* [TASK PROMPT] Below is a block of entries; repeat exactly the lines starting at the line that contains "(663, 489) = (198, 318): none -> blue camera" and ending at the line that contains "(1087, 390) = (479, 458): red", both included.

* [DATA PROVIDED]

• • •

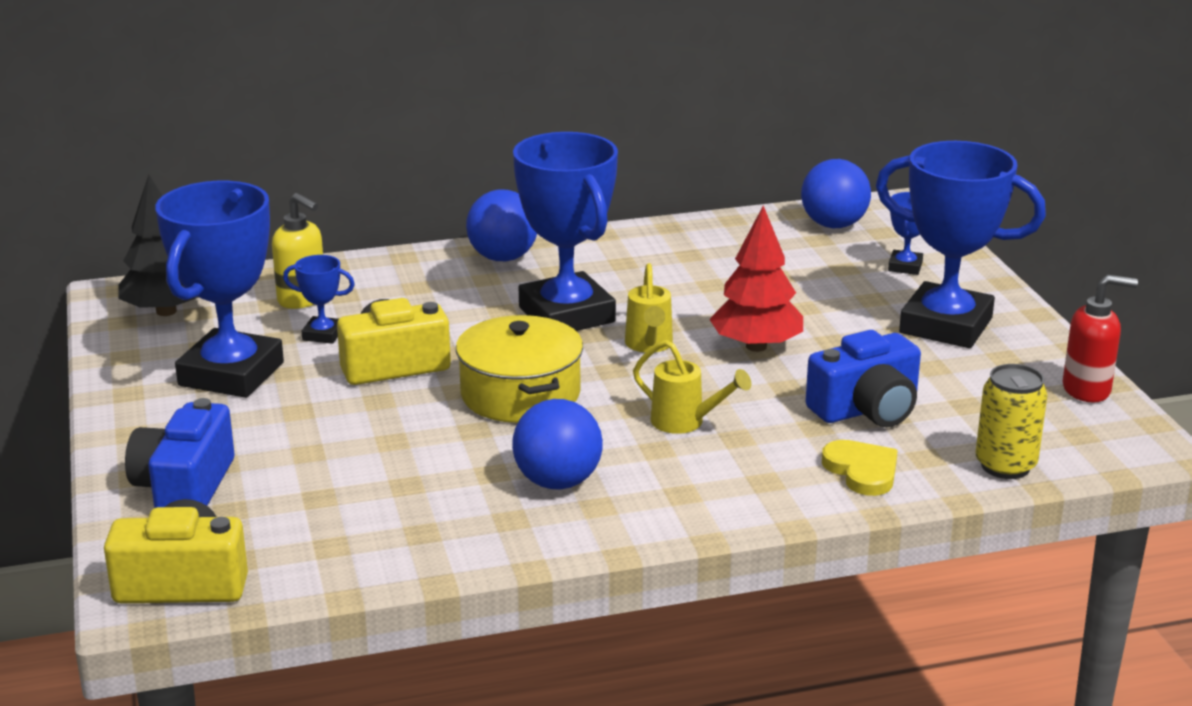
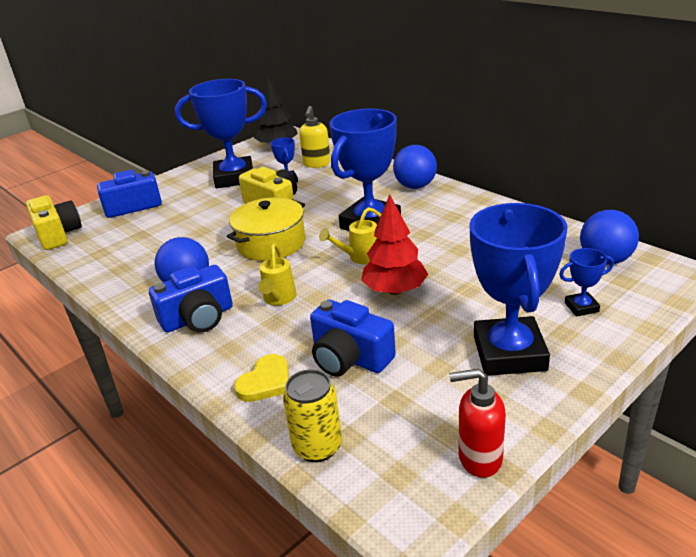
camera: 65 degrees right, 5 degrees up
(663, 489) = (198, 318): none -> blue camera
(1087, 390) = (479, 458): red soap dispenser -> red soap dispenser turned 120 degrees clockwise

• • •

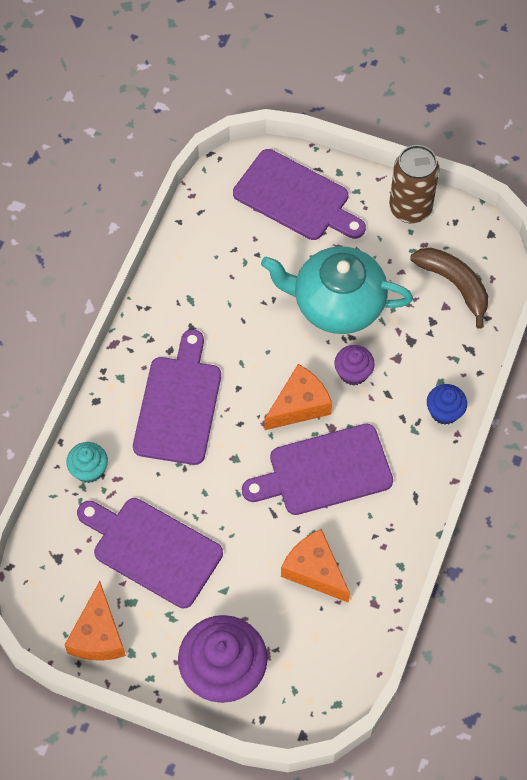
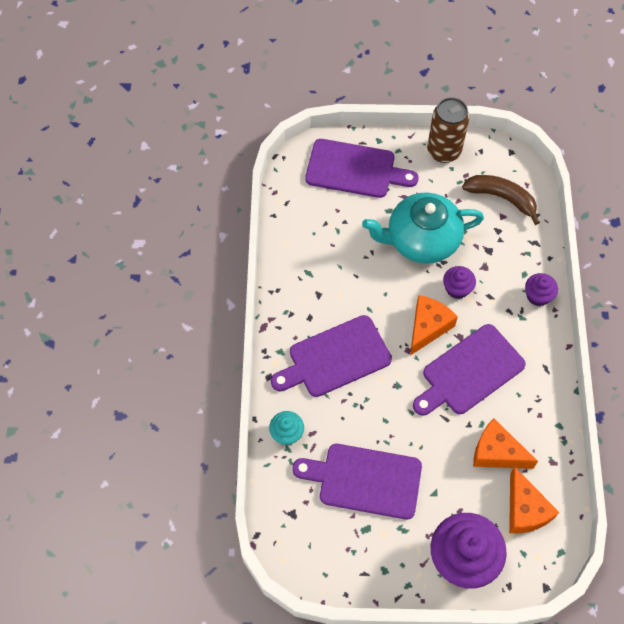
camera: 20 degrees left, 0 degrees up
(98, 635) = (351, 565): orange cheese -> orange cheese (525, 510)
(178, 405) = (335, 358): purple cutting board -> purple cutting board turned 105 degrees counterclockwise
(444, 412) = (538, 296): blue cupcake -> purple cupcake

• • •

* [ANSWER FOR THIS EXERCISE]
(663, 489) = (198, 318): none -> blue camera
(1087, 390) = (479, 458): red soap dispenser -> red soap dispenser turned 120 degrees clockwise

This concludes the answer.